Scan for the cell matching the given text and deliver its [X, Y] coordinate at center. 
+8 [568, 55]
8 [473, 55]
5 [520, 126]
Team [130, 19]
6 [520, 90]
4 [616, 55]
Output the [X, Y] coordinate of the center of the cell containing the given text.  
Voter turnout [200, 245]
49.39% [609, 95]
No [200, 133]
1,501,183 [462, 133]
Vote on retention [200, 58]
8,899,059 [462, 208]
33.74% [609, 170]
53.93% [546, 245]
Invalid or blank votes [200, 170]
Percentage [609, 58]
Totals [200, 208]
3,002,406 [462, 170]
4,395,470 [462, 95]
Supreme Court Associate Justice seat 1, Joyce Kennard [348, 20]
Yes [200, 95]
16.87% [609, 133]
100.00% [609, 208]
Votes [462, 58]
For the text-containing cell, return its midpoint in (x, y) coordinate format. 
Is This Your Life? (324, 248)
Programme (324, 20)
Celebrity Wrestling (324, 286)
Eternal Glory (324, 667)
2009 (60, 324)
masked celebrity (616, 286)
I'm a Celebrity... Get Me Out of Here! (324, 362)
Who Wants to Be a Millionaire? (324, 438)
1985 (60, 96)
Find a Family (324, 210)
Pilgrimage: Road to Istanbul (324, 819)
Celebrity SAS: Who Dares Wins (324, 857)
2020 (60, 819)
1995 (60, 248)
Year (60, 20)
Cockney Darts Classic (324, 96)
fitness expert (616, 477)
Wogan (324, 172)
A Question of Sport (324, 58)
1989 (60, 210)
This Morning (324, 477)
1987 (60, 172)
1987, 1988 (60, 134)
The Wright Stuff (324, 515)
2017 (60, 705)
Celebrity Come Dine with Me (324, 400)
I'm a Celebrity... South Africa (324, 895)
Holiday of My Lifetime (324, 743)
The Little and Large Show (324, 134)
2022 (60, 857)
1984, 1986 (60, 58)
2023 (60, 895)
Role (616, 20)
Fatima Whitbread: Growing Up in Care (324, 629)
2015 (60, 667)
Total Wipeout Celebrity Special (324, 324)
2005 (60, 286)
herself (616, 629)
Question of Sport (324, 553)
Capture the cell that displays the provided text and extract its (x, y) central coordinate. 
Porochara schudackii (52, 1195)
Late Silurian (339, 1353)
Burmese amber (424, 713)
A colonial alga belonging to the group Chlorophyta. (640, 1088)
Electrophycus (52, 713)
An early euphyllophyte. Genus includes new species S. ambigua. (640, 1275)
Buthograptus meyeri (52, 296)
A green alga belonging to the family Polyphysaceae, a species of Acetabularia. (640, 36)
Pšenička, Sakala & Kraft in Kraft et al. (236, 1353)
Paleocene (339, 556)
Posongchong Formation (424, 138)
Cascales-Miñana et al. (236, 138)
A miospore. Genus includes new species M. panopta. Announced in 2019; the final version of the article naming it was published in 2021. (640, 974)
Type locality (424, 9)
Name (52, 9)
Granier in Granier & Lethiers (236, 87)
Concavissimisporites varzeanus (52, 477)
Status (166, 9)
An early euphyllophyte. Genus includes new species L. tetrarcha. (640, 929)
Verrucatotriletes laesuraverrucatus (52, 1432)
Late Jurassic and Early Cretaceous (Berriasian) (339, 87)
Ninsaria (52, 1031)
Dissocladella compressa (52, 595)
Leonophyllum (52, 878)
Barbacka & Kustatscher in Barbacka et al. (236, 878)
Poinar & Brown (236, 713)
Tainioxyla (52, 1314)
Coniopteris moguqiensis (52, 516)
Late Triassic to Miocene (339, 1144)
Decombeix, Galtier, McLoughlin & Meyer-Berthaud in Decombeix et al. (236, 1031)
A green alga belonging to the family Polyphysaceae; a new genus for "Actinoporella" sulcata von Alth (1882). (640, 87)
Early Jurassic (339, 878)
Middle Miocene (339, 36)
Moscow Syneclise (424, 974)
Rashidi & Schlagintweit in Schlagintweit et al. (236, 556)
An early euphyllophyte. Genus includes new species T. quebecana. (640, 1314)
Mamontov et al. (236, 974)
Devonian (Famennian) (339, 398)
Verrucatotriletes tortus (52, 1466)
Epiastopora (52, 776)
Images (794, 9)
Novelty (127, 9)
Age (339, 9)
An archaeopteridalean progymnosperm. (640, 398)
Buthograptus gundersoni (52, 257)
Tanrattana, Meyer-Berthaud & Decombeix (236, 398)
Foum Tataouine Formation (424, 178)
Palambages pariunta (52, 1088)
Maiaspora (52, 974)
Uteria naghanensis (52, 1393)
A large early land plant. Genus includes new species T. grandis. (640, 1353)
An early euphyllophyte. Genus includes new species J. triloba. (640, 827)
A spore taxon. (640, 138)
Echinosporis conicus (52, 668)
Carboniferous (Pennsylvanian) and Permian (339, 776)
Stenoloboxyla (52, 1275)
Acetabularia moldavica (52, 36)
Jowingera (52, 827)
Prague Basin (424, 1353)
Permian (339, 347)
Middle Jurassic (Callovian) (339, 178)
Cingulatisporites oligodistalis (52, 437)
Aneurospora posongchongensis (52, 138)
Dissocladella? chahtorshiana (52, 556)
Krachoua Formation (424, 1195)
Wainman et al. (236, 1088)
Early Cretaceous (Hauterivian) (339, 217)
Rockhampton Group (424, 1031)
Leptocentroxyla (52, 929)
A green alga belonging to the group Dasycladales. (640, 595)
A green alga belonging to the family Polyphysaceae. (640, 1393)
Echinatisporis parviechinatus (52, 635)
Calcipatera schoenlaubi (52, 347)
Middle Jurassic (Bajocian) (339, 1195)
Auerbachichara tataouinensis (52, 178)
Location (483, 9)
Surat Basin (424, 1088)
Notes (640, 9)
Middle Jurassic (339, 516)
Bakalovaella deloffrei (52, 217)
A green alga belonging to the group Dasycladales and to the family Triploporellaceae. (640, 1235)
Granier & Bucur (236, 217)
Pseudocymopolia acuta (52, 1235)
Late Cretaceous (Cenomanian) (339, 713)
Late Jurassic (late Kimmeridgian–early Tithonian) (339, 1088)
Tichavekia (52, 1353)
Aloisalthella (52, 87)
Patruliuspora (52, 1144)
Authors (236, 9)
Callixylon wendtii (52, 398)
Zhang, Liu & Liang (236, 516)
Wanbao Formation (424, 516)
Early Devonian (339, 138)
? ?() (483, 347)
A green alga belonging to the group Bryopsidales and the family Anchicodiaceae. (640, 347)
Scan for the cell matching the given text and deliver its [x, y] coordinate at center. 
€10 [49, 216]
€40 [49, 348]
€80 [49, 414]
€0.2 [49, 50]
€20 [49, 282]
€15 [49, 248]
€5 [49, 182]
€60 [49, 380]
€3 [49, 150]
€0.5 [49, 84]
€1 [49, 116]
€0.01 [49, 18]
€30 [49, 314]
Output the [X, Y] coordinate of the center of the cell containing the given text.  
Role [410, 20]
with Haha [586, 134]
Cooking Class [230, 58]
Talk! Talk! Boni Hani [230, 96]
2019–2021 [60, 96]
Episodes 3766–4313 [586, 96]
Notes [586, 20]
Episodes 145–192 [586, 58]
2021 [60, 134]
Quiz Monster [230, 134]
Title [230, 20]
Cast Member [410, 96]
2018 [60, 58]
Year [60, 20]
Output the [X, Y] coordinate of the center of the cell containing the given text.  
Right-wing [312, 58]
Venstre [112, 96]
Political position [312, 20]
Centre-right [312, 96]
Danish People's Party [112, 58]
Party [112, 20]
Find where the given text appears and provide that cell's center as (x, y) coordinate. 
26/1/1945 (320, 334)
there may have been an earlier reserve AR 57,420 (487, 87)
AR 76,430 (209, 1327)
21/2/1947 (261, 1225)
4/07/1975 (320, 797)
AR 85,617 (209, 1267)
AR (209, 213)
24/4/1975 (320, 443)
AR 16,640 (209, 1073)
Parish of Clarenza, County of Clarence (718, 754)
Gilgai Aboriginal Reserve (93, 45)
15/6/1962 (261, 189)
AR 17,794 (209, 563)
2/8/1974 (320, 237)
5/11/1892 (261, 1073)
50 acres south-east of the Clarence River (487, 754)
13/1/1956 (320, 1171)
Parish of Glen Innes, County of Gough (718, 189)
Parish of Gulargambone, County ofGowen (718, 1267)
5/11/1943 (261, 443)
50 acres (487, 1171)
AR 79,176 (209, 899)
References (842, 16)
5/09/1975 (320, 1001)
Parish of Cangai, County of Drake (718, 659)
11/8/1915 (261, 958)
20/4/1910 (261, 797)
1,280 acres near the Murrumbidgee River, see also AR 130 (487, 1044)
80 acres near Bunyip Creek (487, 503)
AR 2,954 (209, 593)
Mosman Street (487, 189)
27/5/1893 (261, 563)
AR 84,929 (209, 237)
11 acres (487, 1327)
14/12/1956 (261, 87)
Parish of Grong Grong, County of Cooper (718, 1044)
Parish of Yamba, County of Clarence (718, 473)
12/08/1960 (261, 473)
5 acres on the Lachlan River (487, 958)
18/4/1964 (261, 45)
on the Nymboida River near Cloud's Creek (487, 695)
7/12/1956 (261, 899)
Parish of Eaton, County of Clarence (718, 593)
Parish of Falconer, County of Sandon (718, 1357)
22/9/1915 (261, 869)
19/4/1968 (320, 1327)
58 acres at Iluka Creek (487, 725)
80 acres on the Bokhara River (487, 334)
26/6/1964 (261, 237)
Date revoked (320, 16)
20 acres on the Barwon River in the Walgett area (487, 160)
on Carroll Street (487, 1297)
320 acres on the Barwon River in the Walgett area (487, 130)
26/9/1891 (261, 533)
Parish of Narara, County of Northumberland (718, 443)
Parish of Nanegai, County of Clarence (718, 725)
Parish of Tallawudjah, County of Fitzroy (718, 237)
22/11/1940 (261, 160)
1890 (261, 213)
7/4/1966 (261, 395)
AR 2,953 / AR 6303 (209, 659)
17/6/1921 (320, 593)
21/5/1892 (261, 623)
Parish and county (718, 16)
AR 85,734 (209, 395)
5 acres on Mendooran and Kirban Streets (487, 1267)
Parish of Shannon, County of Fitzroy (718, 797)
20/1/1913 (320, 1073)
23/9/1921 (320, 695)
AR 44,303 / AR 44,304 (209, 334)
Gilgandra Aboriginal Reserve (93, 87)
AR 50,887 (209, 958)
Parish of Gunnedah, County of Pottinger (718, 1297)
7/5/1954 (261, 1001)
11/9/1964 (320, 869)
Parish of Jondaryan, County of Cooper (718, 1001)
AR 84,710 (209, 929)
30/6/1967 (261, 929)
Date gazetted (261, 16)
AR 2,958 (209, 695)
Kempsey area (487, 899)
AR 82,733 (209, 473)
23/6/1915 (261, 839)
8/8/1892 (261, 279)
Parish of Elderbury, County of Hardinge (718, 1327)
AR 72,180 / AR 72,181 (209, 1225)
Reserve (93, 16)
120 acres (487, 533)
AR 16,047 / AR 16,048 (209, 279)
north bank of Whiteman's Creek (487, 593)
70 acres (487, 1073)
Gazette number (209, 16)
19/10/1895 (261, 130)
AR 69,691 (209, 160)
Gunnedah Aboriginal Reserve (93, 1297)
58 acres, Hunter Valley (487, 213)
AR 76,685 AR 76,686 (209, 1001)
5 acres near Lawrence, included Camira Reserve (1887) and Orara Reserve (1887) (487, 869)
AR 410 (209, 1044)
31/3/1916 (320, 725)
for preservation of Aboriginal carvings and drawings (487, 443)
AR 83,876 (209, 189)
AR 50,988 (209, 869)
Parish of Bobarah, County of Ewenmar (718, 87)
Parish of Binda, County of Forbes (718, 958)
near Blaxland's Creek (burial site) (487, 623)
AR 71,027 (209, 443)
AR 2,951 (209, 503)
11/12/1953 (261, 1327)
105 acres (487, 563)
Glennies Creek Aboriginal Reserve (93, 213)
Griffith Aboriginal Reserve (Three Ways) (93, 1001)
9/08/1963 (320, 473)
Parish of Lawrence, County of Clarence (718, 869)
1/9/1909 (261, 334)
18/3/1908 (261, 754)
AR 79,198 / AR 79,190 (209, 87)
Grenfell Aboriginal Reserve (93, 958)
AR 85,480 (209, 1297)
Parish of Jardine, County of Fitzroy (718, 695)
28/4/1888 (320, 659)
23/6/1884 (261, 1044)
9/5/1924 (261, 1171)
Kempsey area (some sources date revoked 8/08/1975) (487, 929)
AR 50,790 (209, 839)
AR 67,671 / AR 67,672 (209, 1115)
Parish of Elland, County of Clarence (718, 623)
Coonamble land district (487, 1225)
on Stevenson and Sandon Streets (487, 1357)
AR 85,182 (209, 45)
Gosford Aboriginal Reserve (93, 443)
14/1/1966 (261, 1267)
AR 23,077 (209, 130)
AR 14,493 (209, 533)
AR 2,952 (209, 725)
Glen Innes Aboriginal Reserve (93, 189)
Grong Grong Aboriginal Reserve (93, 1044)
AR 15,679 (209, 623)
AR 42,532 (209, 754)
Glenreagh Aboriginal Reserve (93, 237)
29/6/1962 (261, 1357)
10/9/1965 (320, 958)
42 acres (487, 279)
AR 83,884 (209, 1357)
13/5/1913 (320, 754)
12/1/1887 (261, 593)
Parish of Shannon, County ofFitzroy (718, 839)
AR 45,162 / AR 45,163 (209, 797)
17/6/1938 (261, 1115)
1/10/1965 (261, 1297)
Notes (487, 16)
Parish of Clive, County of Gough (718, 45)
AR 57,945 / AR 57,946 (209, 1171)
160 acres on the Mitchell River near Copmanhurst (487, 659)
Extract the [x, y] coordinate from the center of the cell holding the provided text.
────────────────────
### [Set problem]
Can you format the data above, from its first line through the line containing "I'm a Celebrity... South Africa (324, 895)" inclusive, as a numbered list with blank lines left out?

### [Reply]
1. Scan for the cell matching the given text and deliver its [X, Y] coordinate at center. 
2. +8 [568, 55]
3. 8 [473, 55]
4. 5 [520, 126]
5. Team [130, 19]
6. 6 [520, 90]
7. 4 [616, 55]
8. Output the [X, Y] coordinate of the center of the cell containing the given text.  
9. Voter turnout [200, 245]
10. 49.39% [609, 95]
11. No [200, 133]
12. 1,501,183 [462, 133]
13. Vote on retention [200, 58]
14. 8,899,059 [462, 208]
15. 33.74% [609, 170]
16. 53.93% [546, 245]
17. Invalid or blank votes [200, 170]
18. Percentage [609, 58]
19. Totals [200, 208]
20. 3,002,406 [462, 170]
21. 4,395,470 [462, 95]
22. Supreme Court Associate Justice seat 1, Joyce Kennard [348, 20]
23. Yes [200, 95]
24. 16.87% [609, 133]
25. 100.00% [609, 208]
26. Votes [462, 58]
27. For the text-containing cell, return its midpoint in (x, y) coordinate format. 
28. Is This Your Life? (324, 248)
29. Programme (324, 20)
30. Celebrity Wrestling (324, 286)
31. Eternal Glory (324, 667)
32. 2009 (60, 324)
33. masked celebrity (616, 286)
34. I'm a Celebrity... Get Me Out of Here! (324, 362)
35. Who Wants to Be a Millionaire? (324, 438)
36. 1985 (60, 96)
37. Find a Family (324, 210)
38. Pilgrimage: Road to Istanbul (324, 819)
39. Celebrity SAS: Who Dares Wins (324, 857)
40. 2020 (60, 819)
41. 1995 (60, 248)
42. Year (60, 20)
43. Cockney Darts Classic (324, 96)
44. fitness expert (616, 477)
45. Wogan (324, 172)
46. A Question of Sport (324, 58)
47. 1989 (60, 210)
48. This Morning (324, 477)
49. 1987 (60, 172)
50. 1987, 1988 (60, 134)
51. The Wright Stuff (324, 515)
52. 2017 (60, 705)
53. Celebrity Come Dine with Me (324, 400)
54. I'm a Celebrity... South Africa (324, 895)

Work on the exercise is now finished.